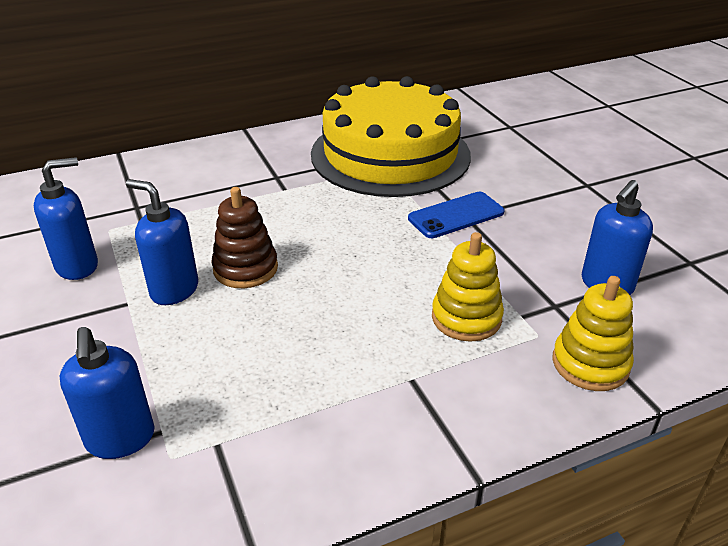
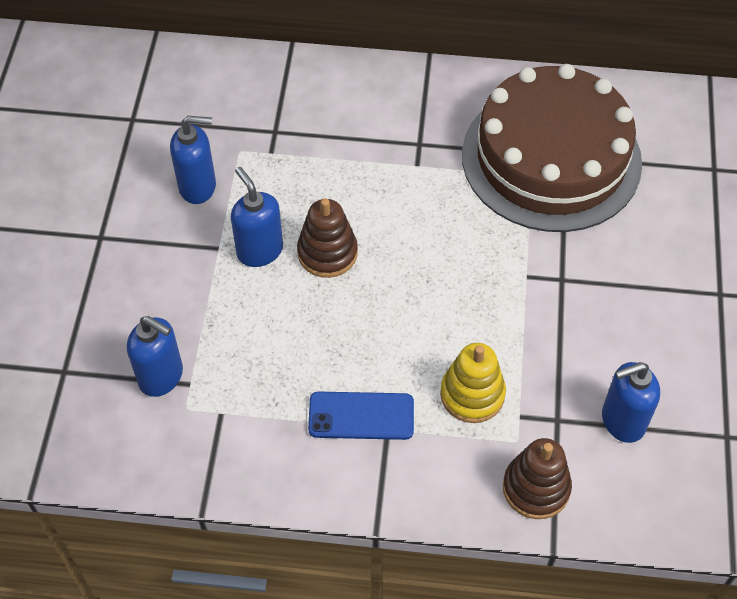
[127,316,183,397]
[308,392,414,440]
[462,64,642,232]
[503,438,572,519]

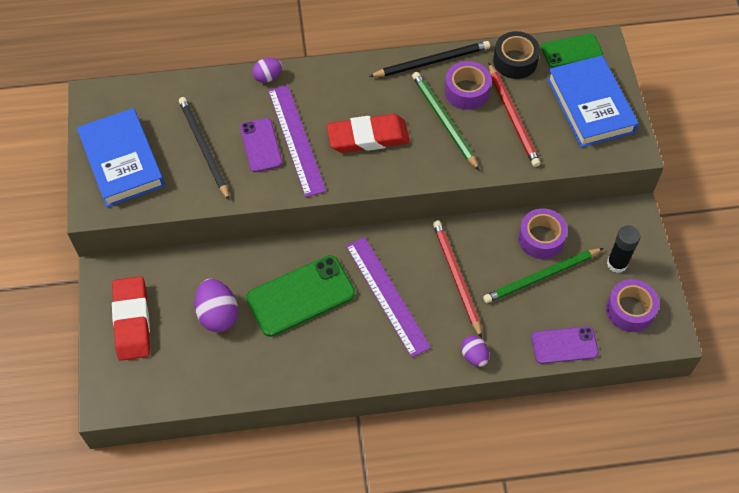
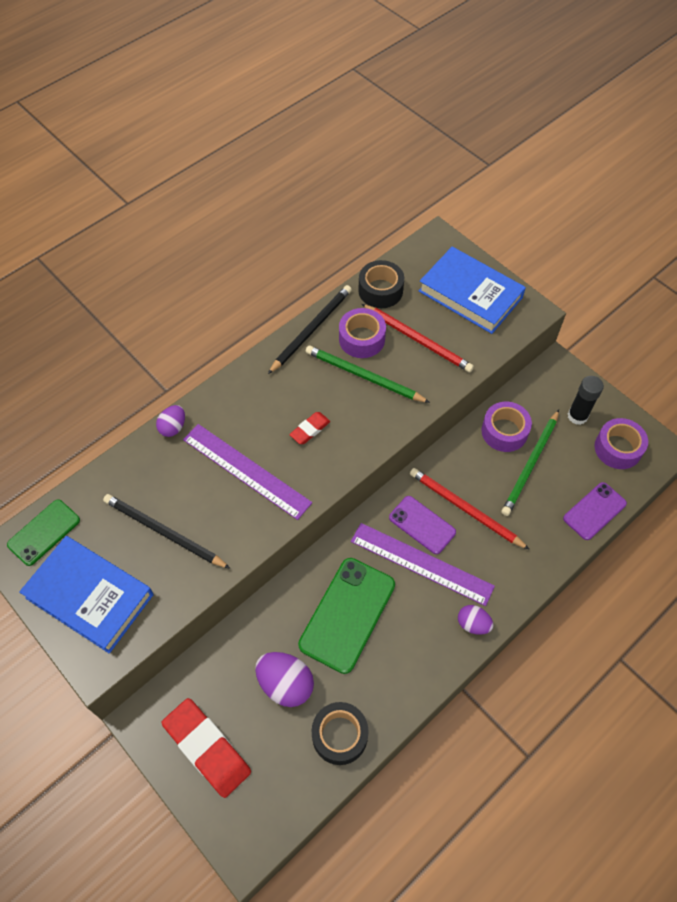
[7,500,80,566]
[289,412,330,444]
[311,702,369,765]
[389,496,456,554]
[458,605,494,635]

——————

**Your instructions:** From the line containing "[503,438,572,519]" down to the last line of the entries above, retype each line exactly as it stands, but skip the pictures.

**Your response:**
[503,438,572,519]

[7,500,80,566]
[289,412,330,444]
[311,702,369,765]
[389,496,456,554]
[458,605,494,635]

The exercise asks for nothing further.